• [Task]: All lines from the line containing "green circle: moved 9 px right, 24 px up" up to and including the last line of the listing below should be echoed exactly; no other lines belong in the response.

• [Data shown]:

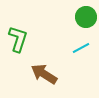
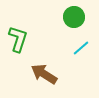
green circle: moved 12 px left
cyan line: rotated 12 degrees counterclockwise
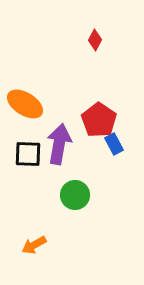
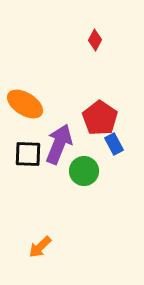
red pentagon: moved 1 px right, 2 px up
purple arrow: rotated 12 degrees clockwise
green circle: moved 9 px right, 24 px up
orange arrow: moved 6 px right, 2 px down; rotated 15 degrees counterclockwise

• [Solution to this problem]:
green circle: moved 9 px right, 24 px up
orange arrow: moved 6 px right, 2 px down; rotated 15 degrees counterclockwise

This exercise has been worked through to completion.